## Your task
Extract everything in the records from the line containing "Sebastian (540, 749)" down to the line containing "This screenshot has width=1308, height=924.", both lines included, and reproduce it unchanged.

#### Entries provided ####

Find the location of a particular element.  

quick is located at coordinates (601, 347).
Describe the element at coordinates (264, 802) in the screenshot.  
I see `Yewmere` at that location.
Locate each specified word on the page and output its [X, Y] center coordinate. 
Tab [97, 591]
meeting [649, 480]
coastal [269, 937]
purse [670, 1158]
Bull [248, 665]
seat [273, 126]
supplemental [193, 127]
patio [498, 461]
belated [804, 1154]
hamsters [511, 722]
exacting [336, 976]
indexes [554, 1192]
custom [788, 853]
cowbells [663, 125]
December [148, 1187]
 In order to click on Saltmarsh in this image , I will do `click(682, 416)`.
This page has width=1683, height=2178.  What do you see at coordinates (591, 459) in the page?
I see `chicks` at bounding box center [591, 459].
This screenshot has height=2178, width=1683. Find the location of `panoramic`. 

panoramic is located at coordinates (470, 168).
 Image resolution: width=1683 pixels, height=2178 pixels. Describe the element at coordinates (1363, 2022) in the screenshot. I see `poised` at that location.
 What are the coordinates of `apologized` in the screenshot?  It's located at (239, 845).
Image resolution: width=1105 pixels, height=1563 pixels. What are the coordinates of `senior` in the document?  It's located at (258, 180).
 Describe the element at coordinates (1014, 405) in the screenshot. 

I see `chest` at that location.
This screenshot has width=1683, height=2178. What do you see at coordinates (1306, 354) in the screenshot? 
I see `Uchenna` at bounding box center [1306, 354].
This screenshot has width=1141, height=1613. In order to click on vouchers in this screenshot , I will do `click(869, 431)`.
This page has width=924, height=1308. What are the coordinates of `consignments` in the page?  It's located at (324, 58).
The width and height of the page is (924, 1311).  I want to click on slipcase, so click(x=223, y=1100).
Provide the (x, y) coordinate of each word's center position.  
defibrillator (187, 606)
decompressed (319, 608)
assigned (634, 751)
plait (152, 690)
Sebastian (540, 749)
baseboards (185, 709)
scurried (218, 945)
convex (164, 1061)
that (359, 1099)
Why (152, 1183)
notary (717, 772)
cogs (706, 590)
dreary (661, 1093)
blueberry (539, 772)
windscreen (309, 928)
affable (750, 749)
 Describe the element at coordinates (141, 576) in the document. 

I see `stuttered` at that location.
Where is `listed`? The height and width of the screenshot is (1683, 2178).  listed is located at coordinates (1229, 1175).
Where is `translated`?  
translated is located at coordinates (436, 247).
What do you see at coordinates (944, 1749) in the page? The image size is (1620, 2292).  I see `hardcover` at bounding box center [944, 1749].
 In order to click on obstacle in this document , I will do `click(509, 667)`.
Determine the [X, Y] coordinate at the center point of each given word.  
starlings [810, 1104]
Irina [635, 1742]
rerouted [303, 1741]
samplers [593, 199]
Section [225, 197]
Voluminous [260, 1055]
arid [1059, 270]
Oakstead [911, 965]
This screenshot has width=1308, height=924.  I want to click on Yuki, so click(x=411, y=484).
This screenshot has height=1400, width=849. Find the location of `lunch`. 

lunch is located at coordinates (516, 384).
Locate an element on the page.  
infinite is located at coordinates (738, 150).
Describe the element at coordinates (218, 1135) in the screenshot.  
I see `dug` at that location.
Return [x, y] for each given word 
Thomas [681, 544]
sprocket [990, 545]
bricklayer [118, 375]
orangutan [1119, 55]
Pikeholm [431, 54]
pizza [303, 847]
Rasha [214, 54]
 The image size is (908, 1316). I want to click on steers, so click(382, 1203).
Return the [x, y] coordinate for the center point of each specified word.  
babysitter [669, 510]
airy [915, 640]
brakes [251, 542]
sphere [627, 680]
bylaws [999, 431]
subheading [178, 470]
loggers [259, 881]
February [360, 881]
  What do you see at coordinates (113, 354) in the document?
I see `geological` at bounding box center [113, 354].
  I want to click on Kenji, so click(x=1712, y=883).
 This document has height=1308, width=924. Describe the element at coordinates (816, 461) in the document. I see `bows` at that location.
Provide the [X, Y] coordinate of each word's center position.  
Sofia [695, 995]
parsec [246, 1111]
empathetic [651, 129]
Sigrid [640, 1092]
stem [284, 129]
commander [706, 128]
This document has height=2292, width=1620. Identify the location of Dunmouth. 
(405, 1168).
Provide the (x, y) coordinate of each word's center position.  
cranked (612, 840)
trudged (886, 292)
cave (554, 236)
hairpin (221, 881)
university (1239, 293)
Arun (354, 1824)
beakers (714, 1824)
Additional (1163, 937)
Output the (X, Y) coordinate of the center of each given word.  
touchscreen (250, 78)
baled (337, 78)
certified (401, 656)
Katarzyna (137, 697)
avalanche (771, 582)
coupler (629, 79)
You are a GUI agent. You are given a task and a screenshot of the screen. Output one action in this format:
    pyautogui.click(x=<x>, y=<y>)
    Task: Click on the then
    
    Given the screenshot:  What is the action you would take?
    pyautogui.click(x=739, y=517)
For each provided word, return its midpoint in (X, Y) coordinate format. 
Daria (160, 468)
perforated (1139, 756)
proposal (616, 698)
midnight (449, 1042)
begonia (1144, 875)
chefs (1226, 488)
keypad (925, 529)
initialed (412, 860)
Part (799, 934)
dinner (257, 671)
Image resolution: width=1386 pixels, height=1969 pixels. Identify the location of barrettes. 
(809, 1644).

####

## Response to the exercise
Sebastian (540, 749)
baseboards (185, 709)
scurried (218, 945)
convex (164, 1061)
that (359, 1099)
Why (152, 1183)
notary (717, 772)
cogs (706, 590)
dreary (661, 1093)
blueberry (539, 772)
windscreen (309, 928)
affable (750, 749)
 Describe the element at coordinates (141, 576) in the document. 

I see `stuttered` at that location.
Where is `listed`? The height and width of the screenshot is (1683, 2178).  listed is located at coordinates (1229, 1175).
Where is `translated`?  
translated is located at coordinates (436, 247).
What do you see at coordinates (944, 1749) in the page? The image size is (1620, 2292).  I see `hardcover` at bounding box center [944, 1749].
 In order to click on obstacle in this document , I will do `click(509, 667)`.
Determine the [X, Y] coordinate at the center point of each given word.  
starlings [810, 1104]
Irina [635, 1742]
rerouted [303, 1741]
samplers [593, 199]
Section [225, 197]
Voluminous [260, 1055]
arid [1059, 270]
Oakstead [911, 965]
This screenshot has width=1308, height=924.  I want to click on Yuki, so click(x=411, y=484).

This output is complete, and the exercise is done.